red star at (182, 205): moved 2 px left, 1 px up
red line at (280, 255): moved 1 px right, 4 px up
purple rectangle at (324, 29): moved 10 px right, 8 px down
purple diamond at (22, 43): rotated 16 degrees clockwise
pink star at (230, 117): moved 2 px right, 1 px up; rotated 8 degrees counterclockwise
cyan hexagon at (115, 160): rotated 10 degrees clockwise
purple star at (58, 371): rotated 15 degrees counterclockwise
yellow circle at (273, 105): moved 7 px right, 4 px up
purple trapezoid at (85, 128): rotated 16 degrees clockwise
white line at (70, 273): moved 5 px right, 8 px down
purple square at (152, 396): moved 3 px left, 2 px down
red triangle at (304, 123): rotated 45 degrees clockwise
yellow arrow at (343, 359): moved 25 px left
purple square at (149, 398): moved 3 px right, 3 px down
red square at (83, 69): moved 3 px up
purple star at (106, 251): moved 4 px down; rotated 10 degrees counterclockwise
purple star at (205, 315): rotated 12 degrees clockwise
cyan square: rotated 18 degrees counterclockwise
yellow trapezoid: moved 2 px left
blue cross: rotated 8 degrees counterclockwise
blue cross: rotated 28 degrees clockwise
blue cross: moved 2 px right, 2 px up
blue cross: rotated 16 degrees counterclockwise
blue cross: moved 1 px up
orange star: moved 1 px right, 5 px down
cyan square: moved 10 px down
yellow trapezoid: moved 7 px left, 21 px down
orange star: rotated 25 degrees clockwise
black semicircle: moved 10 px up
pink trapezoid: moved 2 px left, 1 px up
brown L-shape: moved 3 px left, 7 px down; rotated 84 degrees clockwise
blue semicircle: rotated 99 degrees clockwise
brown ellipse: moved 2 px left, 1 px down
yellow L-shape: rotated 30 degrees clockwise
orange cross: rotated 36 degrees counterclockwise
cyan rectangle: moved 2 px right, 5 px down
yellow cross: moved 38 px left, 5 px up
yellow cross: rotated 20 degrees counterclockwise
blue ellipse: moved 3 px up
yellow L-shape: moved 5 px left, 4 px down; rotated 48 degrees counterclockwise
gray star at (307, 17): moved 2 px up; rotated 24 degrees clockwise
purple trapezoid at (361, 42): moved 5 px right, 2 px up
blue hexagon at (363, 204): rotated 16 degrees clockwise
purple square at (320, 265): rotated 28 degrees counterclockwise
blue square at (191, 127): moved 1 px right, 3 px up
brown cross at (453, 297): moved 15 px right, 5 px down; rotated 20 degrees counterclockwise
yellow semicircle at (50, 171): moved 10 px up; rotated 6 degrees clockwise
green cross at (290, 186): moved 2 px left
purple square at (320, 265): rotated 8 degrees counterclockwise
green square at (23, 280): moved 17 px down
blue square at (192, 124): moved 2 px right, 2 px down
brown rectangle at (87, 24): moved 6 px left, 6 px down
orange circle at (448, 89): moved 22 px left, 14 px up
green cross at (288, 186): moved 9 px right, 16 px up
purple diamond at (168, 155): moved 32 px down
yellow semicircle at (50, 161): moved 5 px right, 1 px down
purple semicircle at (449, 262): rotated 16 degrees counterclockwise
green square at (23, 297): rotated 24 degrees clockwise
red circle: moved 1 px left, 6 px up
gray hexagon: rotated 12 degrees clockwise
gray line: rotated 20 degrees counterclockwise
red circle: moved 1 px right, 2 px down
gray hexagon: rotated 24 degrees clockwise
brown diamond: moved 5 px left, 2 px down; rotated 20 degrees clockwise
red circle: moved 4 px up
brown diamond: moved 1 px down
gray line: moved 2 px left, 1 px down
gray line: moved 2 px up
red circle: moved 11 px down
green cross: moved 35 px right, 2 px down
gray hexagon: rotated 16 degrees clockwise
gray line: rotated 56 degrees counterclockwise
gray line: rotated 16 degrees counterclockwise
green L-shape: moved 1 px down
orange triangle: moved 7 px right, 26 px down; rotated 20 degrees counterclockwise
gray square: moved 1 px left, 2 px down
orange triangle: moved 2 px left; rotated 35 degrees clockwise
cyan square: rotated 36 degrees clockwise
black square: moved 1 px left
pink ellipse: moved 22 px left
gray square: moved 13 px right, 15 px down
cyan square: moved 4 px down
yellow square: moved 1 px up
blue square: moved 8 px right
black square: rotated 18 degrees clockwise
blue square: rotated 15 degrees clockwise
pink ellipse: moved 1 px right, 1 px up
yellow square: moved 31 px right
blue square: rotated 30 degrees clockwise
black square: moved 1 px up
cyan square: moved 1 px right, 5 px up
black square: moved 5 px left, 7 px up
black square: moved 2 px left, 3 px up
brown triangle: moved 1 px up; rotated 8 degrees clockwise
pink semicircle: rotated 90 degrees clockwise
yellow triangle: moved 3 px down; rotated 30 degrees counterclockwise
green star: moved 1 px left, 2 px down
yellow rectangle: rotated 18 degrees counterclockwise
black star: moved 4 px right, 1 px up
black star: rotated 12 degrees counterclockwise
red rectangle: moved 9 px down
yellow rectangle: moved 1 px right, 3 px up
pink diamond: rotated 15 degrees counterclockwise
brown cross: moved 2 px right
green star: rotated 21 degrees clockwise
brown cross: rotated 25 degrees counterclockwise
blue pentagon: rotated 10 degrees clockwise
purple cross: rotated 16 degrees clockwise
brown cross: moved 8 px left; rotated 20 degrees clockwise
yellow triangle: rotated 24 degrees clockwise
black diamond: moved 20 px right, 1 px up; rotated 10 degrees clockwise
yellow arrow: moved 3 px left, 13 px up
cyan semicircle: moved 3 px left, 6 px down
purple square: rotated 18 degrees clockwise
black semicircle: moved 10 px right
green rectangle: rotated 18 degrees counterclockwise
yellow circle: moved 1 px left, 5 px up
========================================
Copy all of the lines above without changing anything.

_SOLUTION TO THE PROBLEM_:
red star at (182, 205): moved 2 px left, 1 px up
red line at (280, 255): moved 1 px right, 4 px up
purple rectangle at (324, 29): moved 10 px right, 8 px down
purple diamond at (22, 43): rotated 16 degrees clockwise
pink star at (230, 117): moved 2 px right, 1 px up; rotated 8 degrees counterclockwise
cyan hexagon at (115, 160): rotated 10 degrees clockwise
purple star at (58, 371): rotated 15 degrees counterclockwise
yellow circle at (273, 105): moved 7 px right, 4 px up
purple trapezoid at (85, 128): rotated 16 degrees clockwise
white line at (70, 273): moved 5 px right, 8 px down
purple square at (152, 396): moved 3 px left, 2 px down
red triangle at (304, 123): rotated 45 degrees clockwise
yellow arrow at (343, 359): moved 25 px left
purple square at (149, 398): moved 3 px right, 3 px down
red square at (83, 69): moved 3 px up
purple star at (106, 251): moved 4 px down; rotated 10 degrees counterclockwise
purple star at (205, 315): rotated 12 degrees clockwise
cyan square: rotated 18 degrees counterclockwise
yellow trapezoid: moved 2 px left
blue cross: rotated 8 degrees counterclockwise
blue cross: rotated 28 degrees clockwise
blue cross: moved 2 px right, 2 px up
blue cross: rotated 16 degrees counterclockwise
blue cross: moved 1 px up
orange star: moved 1 px right, 5 px down
cyan square: moved 10 px down
yellow trapezoid: moved 7 px left, 21 px down
orange star: rotated 25 degrees clockwise
black semicircle: moved 10 px up
pink trapezoid: moved 2 px left, 1 px up
brown L-shape: moved 3 px left, 7 px down; rotated 84 degrees clockwise
blue semicircle: rotated 99 degrees clockwise
brown ellipse: moved 2 px left, 1 px down
yellow L-shape: rotated 30 degrees clockwise
orange cross: rotated 36 degrees counterclockwise
cyan rectangle: moved 2 px right, 5 px down
yellow cross: moved 38 px left, 5 px up
yellow cross: rotated 20 degrees counterclockwise
blue ellipse: moved 3 px up
yellow L-shape: moved 5 px left, 4 px down; rotated 48 degrees counterclockwise
gray star at (307, 17): moved 2 px up; rotated 24 degrees clockwise
purple trapezoid at (361, 42): moved 5 px right, 2 px up
blue hexagon at (363, 204): rotated 16 degrees clockwise
purple square at (320, 265): rotated 28 degrees counterclockwise
blue square at (191, 127): moved 1 px right, 3 px up
brown cross at (453, 297): moved 15 px right, 5 px down; rotated 20 degrees counterclockwise
yellow semicircle at (50, 171): moved 10 px up; rotated 6 degrees clockwise
green cross at (290, 186): moved 2 px left
purple square at (320, 265): rotated 8 degrees counterclockwise
green square at (23, 280): moved 17 px down
blue square at (192, 124): moved 2 px right, 2 px down
brown rectangle at (87, 24): moved 6 px left, 6 px down
orange circle at (448, 89): moved 22 px left, 14 px up
green cross at (288, 186): moved 9 px right, 16 px up
purple diamond at (168, 155): moved 32 px down
yellow semicircle at (50, 161): moved 5 px right, 1 px down
purple semicircle at (449, 262): rotated 16 degrees counterclockwise
green square at (23, 297): rotated 24 degrees clockwise
red circle: moved 1 px left, 6 px up
gray hexagon: rotated 12 degrees clockwise
gray line: rotated 20 degrees counterclockwise
red circle: moved 1 px right, 2 px down
gray hexagon: rotated 24 degrees clockwise
brown diamond: moved 5 px left, 2 px down; rotated 20 degrees clockwise
red circle: moved 4 px up
brown diamond: moved 1 px down
gray line: moved 2 px left, 1 px down
gray line: moved 2 px up
red circle: moved 11 px down
green cross: moved 35 px right, 2 px down
gray hexagon: rotated 16 degrees clockwise
gray line: rotated 56 degrees counterclockwise
gray line: rotated 16 degrees counterclockwise
green L-shape: moved 1 px down
orange triangle: moved 7 px right, 26 px down; rotated 20 degrees counterclockwise
gray square: moved 1 px left, 2 px down
orange triangle: moved 2 px left; rotated 35 degrees clockwise
cyan square: rotated 36 degrees clockwise
black square: moved 1 px left
pink ellipse: moved 22 px left
gray square: moved 13 px right, 15 px down
cyan square: moved 4 px down
yellow square: moved 1 px up
blue square: moved 8 px right
black square: rotated 18 degrees clockwise
blue square: rotated 15 degrees clockwise
pink ellipse: moved 1 px right, 1 px up
yellow square: moved 31 px right
blue square: rotated 30 degrees clockwise
black square: moved 1 px up
cyan square: moved 1 px right, 5 px up
black square: moved 5 px left, 7 px up
black square: moved 2 px left, 3 px up
brown triangle: moved 1 px up; rotated 8 degrees clockwise
pink semicircle: rotated 90 degrees clockwise
yellow triangle: moved 3 px down; rotated 30 degrees counterclockwise
green star: moved 1 px left, 2 px down
yellow rectangle: rotated 18 degrees counterclockwise
black star: moved 4 px right, 1 px up
black star: rotated 12 degrees counterclockwise
red rectangle: moved 9 px down
yellow rectangle: moved 1 px right, 3 px up
pink diamond: rotated 15 degrees counterclockwise
brown cross: moved 2 px right
green star: rotated 21 degrees clockwise
brown cross: rotated 25 degrees counterclockwise
blue pentagon: rotated 10 degrees clockwise
purple cross: rotated 16 degrees clockwise
brown cross: moved 8 px left; rotated 20 degrees clockwise
yellow triangle: rotated 24 degrees clockwise
black diamond: moved 20 px right, 1 px up; rotated 10 degrees clockwise
yellow arrow: moved 3 px left, 13 px up
cyan semicircle: moved 3 px left, 6 px down
purple square: rotated 18 degrees clockwise
black semicircle: moved 10 px right
green rectangle: rotated 18 degrees counterclockwise
yellow circle: moved 1 px left, 5 px up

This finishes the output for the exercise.